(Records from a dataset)
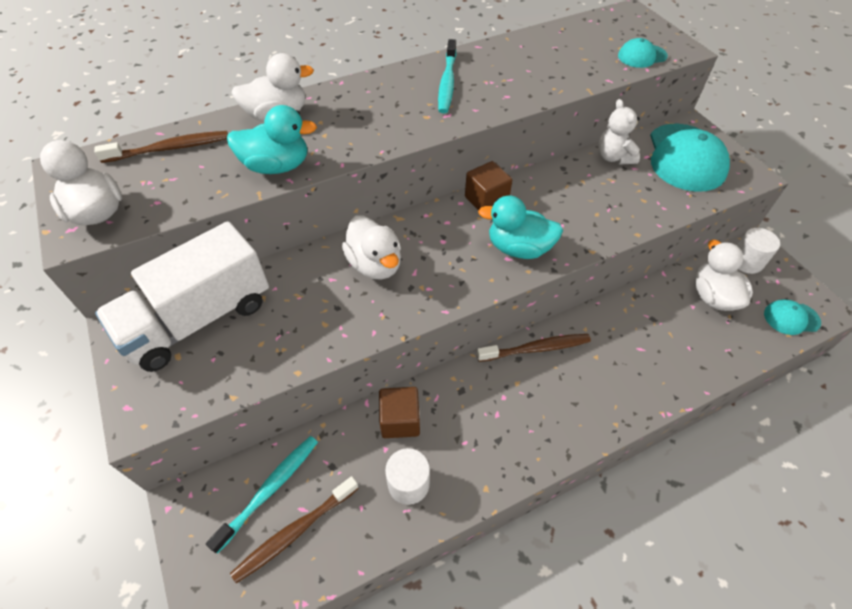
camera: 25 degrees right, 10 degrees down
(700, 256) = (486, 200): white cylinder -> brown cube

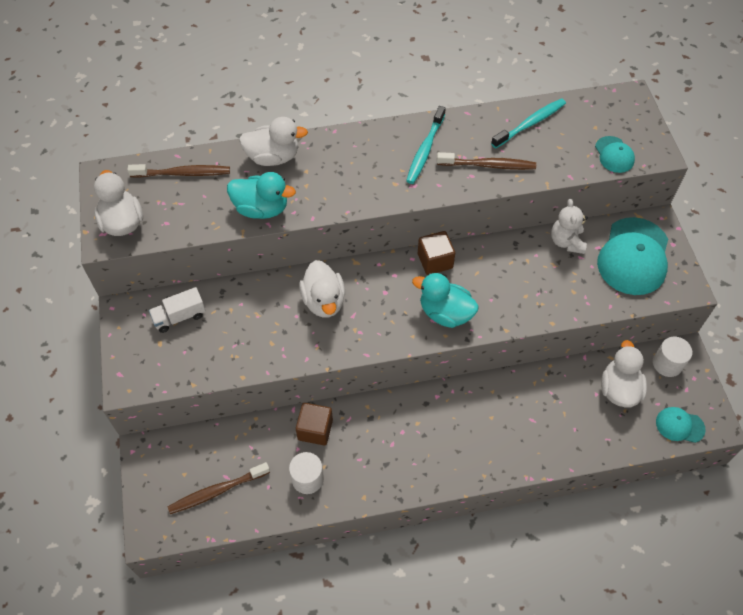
camera: 15 degrees right, 5 degrees up
(199, 319) = (179, 317): white truck -> white truck, size x0.46
(270, 489) = (206, 457): turquoise toothbrush -> turquoise toothbrush (530, 123)
(536, 348) = (443, 398): brown toothbrush -> brown toothbrush (488, 165)
(642, 56) = (614, 155): turquoise cap -> turquoise cap turned 105 degrees counterclockwise

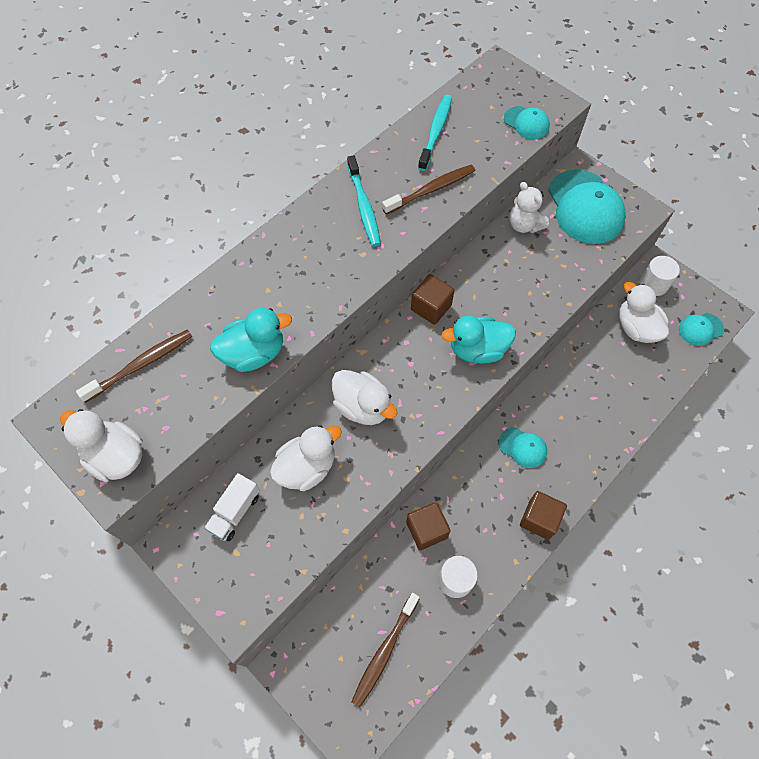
camera: 35 degrees left, 5 degrees up
(273, 157) = (223, 294): white duck -> white duck (307, 467)
(408, 480) = (539, 519): none -> brown cube
(439, 419) = (522, 447): none -> turquoise cap

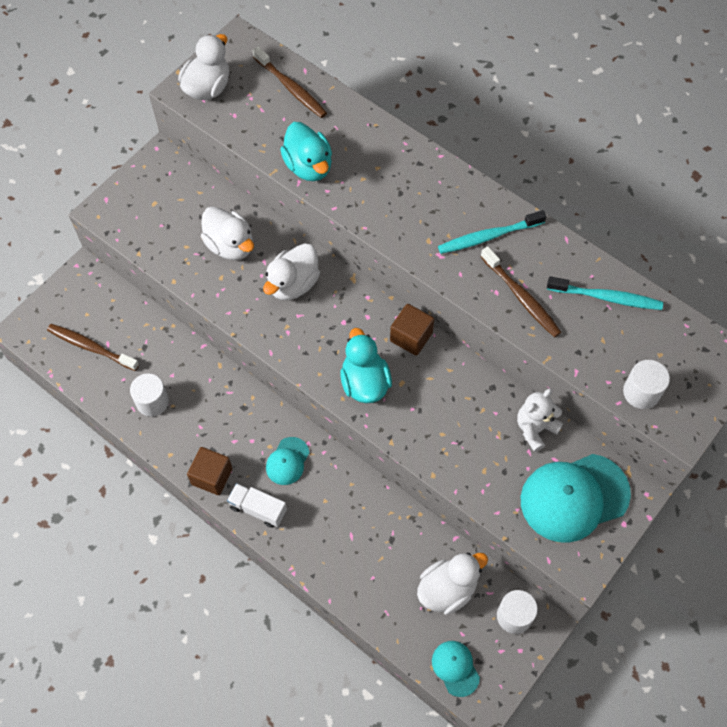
camera: 85 degrees right, 0 degrees up
(235, 512) = (188, 197): white truck -> white truck (258, 509)
(426, 530) = (199, 375): brown cube -> none
(526, 123) = (641, 392): turquoise cap -> white cylinder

(Task requirements):
Give only the number of lines in the data that include the string "brown".

(Expected answer):
4